▶ [EXERCISE DESCRIPTION]
Copy every one of the records below line by line, without changing a single character.

Extracted data entries
________

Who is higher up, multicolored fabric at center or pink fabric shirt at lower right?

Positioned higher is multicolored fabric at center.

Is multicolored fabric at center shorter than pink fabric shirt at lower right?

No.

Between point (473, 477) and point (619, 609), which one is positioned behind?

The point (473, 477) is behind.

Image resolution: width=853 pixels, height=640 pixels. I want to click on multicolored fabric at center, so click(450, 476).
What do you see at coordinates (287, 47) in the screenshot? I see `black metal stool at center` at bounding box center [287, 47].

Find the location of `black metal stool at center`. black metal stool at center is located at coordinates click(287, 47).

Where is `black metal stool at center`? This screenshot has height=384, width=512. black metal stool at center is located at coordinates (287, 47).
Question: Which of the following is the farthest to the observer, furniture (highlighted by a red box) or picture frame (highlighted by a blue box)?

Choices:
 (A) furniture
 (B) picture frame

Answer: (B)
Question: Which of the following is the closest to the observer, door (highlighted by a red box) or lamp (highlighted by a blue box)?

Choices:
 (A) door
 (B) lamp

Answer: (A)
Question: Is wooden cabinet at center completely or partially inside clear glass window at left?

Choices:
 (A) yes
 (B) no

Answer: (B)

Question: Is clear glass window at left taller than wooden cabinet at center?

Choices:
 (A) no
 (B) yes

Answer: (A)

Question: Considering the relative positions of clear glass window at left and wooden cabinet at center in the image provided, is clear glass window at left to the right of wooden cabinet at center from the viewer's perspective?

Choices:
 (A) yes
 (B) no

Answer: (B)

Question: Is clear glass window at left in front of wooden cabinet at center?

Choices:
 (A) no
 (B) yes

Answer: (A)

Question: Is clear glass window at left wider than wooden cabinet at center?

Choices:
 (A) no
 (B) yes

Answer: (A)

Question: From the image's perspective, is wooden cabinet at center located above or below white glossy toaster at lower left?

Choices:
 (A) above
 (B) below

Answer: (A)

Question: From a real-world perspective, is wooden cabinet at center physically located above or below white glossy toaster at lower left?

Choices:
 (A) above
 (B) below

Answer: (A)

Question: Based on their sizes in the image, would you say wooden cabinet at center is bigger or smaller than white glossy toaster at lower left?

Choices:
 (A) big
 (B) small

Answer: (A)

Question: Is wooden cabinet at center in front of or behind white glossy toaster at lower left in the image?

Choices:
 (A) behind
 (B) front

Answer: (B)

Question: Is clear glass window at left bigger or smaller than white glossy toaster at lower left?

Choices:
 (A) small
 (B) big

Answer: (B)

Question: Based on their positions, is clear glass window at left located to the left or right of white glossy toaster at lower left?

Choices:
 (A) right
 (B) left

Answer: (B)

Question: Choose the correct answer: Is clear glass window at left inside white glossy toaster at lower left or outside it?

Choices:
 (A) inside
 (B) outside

________

▶ [OUTPUT]
Who is higher up, multicolored fabric at center or pink fabric shirt at lower right?

Positioned higher is multicolored fabric at center.

Is multicolored fabric at center shorter than pink fabric shirt at lower right?

No.

Between point (473, 477) and point (619, 609), which one is positioned behind?

The point (473, 477) is behind.

Image resolution: width=853 pixels, height=640 pixels. I want to click on multicolored fabric at center, so click(450, 476).
What do you see at coordinates (287, 47) in the screenshot? I see `black metal stool at center` at bounding box center [287, 47].

Find the location of `black metal stool at center`. black metal stool at center is located at coordinates click(287, 47).

Where is `black metal stool at center`? This screenshot has height=384, width=512. black metal stool at center is located at coordinates (287, 47).
Question: Which of the following is the farthest to the observer, furniture (highlighted by a red box) or picture frame (highlighted by a blue box)?

Choices:
 (A) furniture
 (B) picture frame

Answer: (B)
Question: Which of the following is the closest to the observer, door (highlighted by a red box) or lamp (highlighted by a blue box)?

Choices:
 (A) door
 (B) lamp

Answer: (A)
Question: Is wooden cabinet at center completely or partially inside clear glass window at left?

Choices:
 (A) yes
 (B) no

Answer: (B)

Question: Is clear glass window at left taller than wooden cabinet at center?

Choices:
 (A) no
 (B) yes

Answer: (A)

Question: Considering the relative positions of clear glass window at left and wooden cabinet at center in the image provided, is clear glass window at left to the right of wooden cabinet at center from the viewer's perspective?

Choices:
 (A) yes
 (B) no

Answer: (B)

Question: Is clear glass window at left in front of wooden cabinet at center?

Choices:
 (A) no
 (B) yes

Answer: (A)

Question: Is clear glass window at left wider than wooden cabinet at center?

Choices:
 (A) no
 (B) yes

Answer: (A)

Question: From the image's perspective, is wooden cabinet at center located above or below white glossy toaster at lower left?

Choices:
 (A) above
 (B) below

Answer: (A)

Question: From a real-world perspective, is wooden cabinet at center physically located above or below white glossy toaster at lower left?

Choices:
 (A) above
 (B) below

Answer: (A)

Question: Based on their sizes in the image, would you say wooden cabinet at center is bigger or smaller than white glossy toaster at lower left?

Choices:
 (A) big
 (B) small

Answer: (A)

Question: Is wooden cabinet at center in front of or behind white glossy toaster at lower left in the image?

Choices:
 (A) behind
 (B) front

Answer: (B)

Question: Is clear glass window at left bigger or smaller than white glossy toaster at lower left?

Choices:
 (A) small
 (B) big

Answer: (B)

Question: Based on their positions, is clear glass window at left located to the left or right of white glossy toaster at lower left?

Choices:
 (A) right
 (B) left

Answer: (B)

Question: Choose the correct answer: Is clear glass window at left inside white glossy toaster at lower left or outside it?

Choices:
 (A) inside
 (B) outside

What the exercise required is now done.